▶ **Work order**
Where a line of the listing below holds "gateau", add it to the tally; give only the final number.

▶ **Supplied entries**
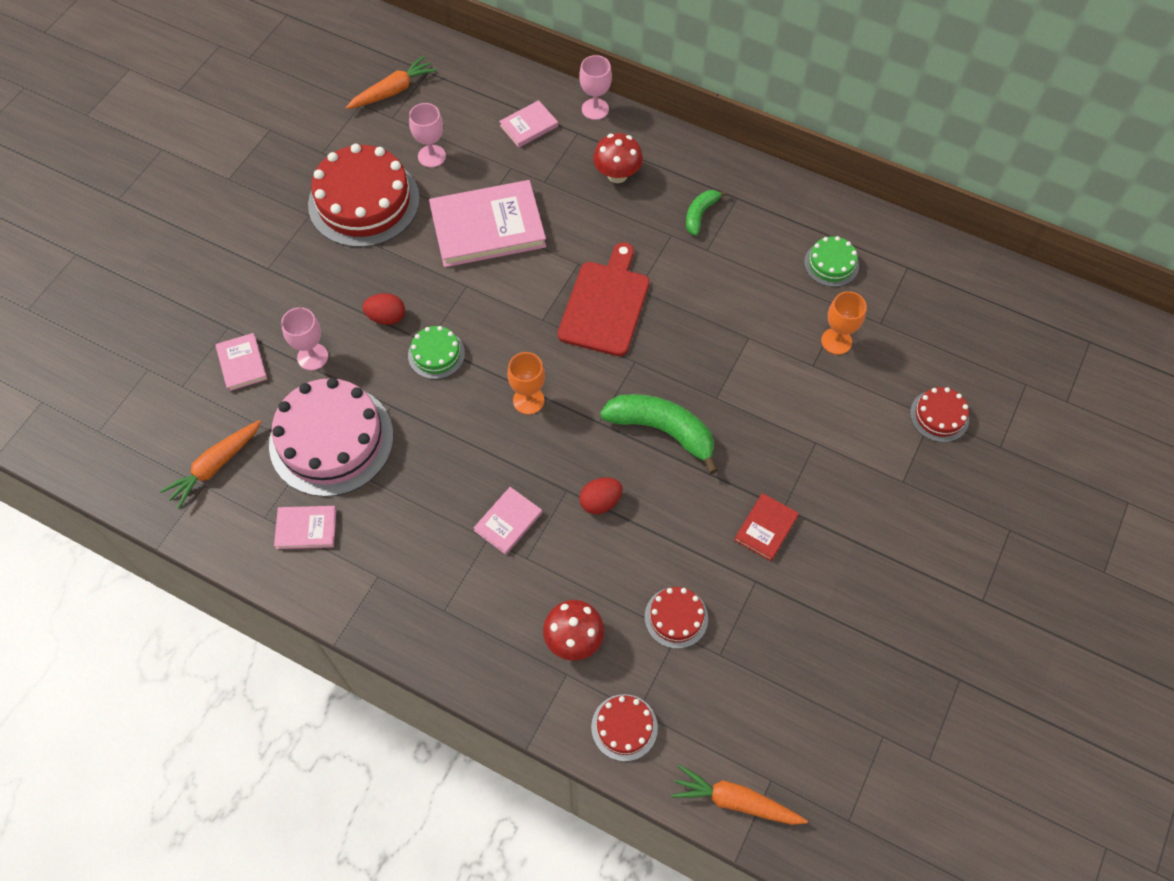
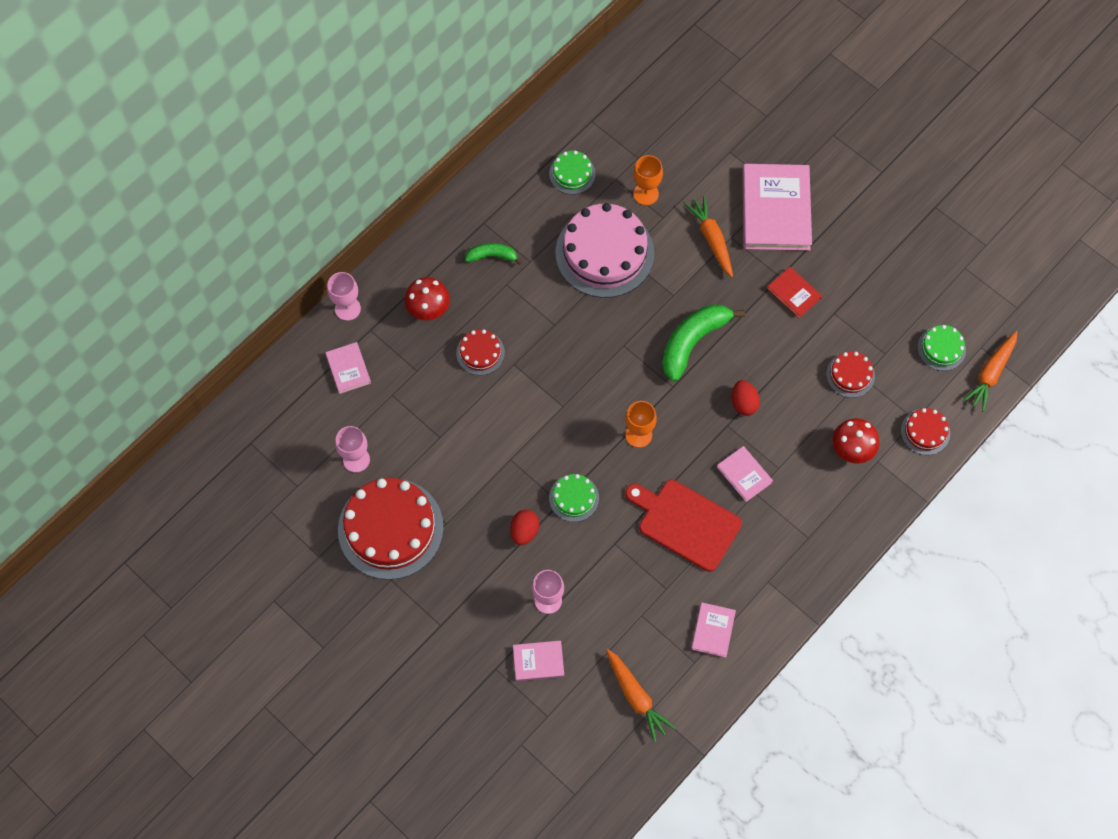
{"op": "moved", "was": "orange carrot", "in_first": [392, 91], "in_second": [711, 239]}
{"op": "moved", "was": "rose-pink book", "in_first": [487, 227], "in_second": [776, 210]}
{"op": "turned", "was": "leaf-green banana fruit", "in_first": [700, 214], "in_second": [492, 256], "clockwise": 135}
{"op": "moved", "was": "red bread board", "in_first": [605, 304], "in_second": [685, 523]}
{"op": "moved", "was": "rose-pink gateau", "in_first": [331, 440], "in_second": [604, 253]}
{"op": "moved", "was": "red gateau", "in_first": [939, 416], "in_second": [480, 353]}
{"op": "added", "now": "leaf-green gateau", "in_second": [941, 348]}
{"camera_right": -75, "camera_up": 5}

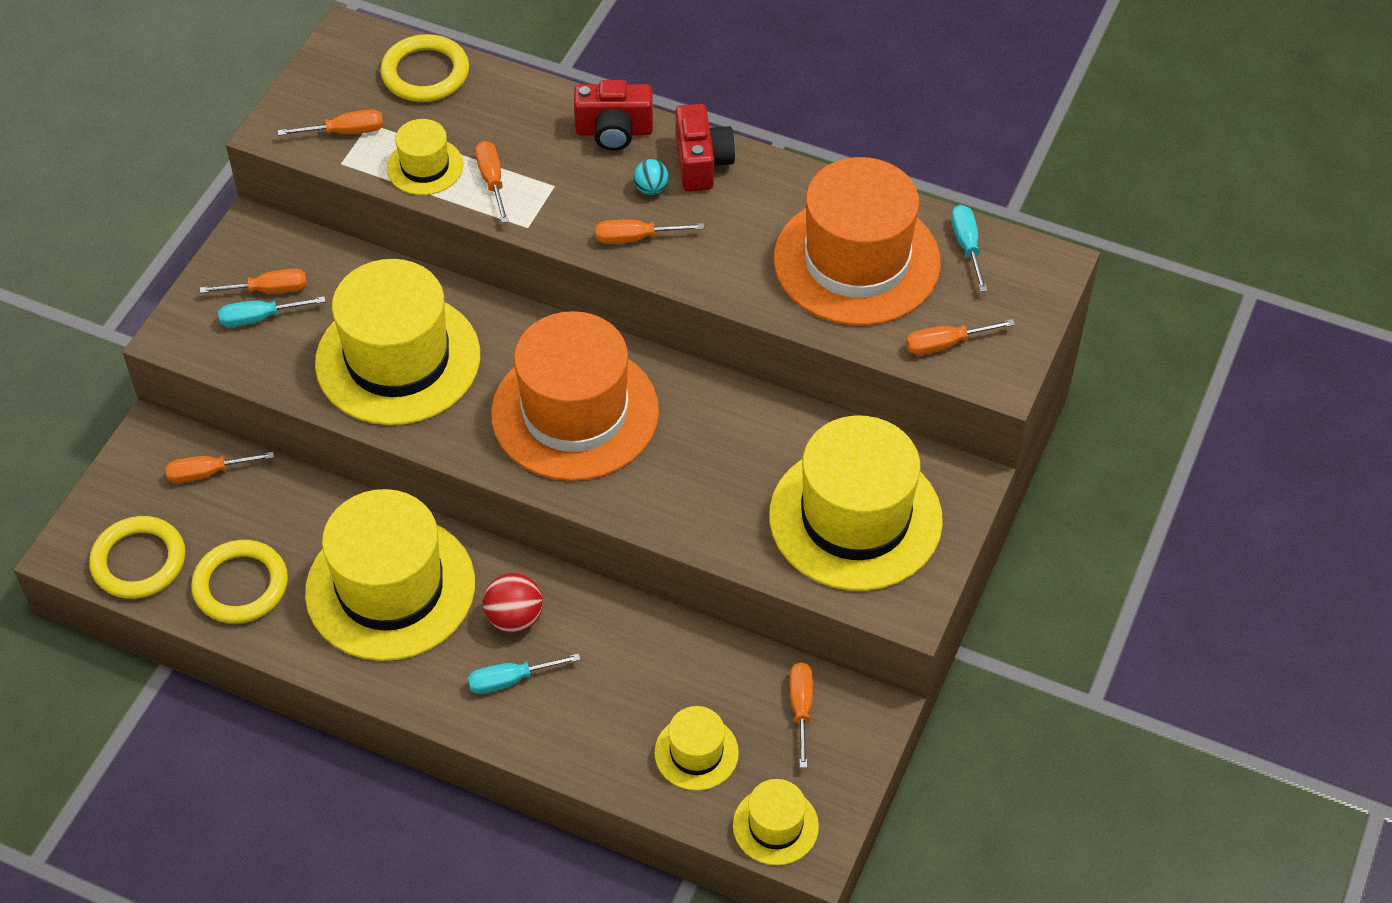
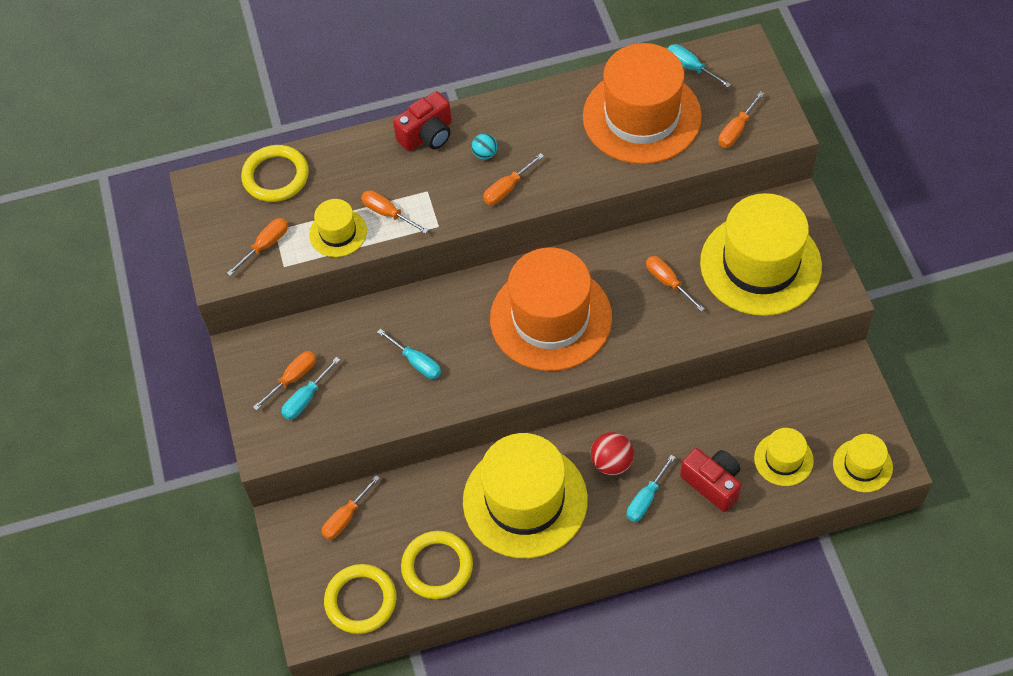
{"op": "moved", "was": "red camera", "in_first": [701, 163], "in_second": [712, 483]}
{"op": "replaced", "was": "golden top hat", "now": "turquoise flat screwdriver", "in_first": [398, 359], "in_second": [416, 362]}
{"op": "moved", "was": "orange flat screwdriver", "in_first": [801, 709], "in_second": [668, 282]}
{"camera_right": -35, "camera_up": 5}

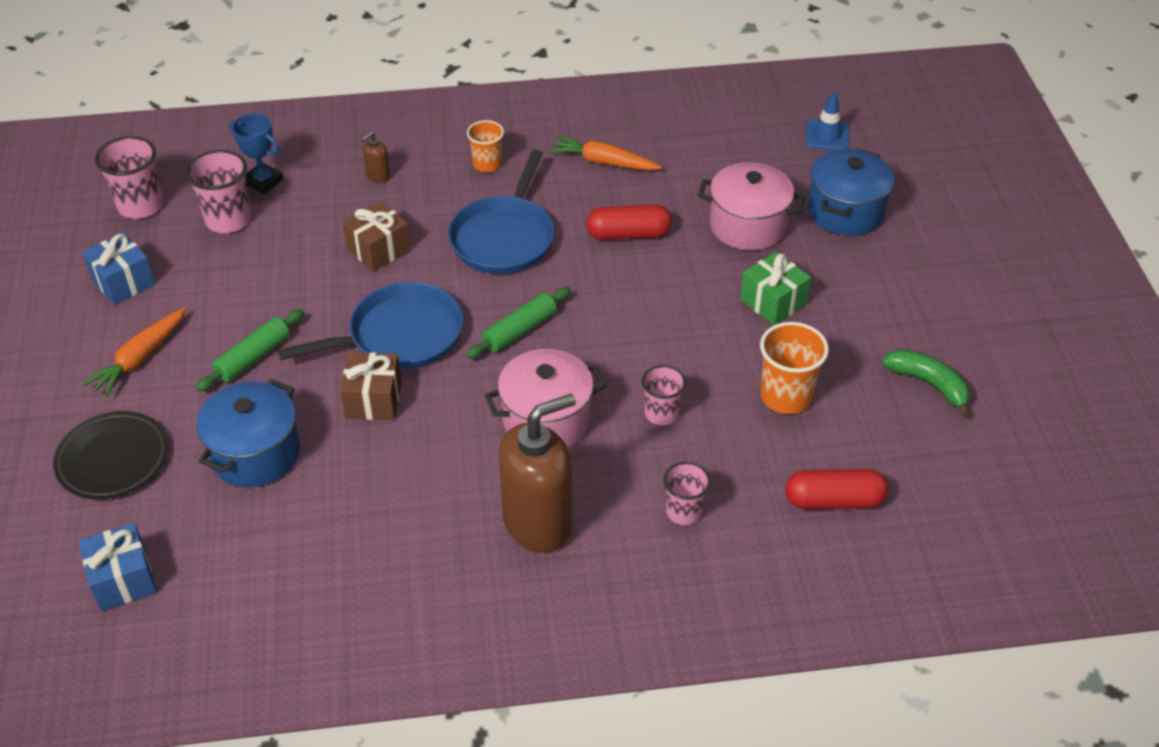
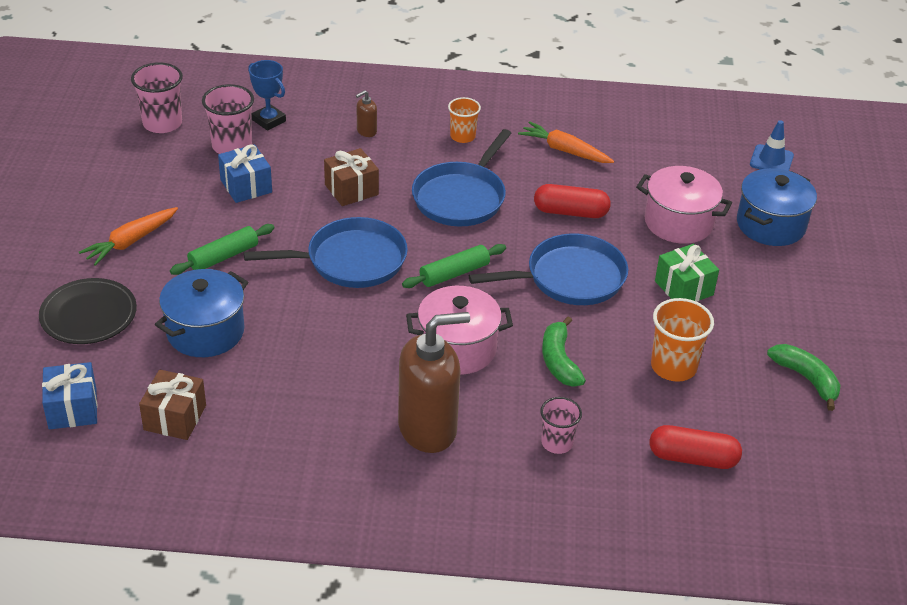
{"op": "moved", "was": "royal blue gift", "in_first": [123, 282], "in_second": [246, 186]}
{"op": "moved", "was": "brown gift", "in_first": [373, 399], "in_second": [175, 417]}
{"op": "replaced", "was": "rose-pink tumbler", "now": "leaf-green banana fruit", "in_first": [661, 413], "in_second": [559, 361]}
{"op": "added", "now": "royal blue skillet", "in_second": [570, 278]}
{"camera_right": 10, "camera_up": -5}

▶ **Task response**
3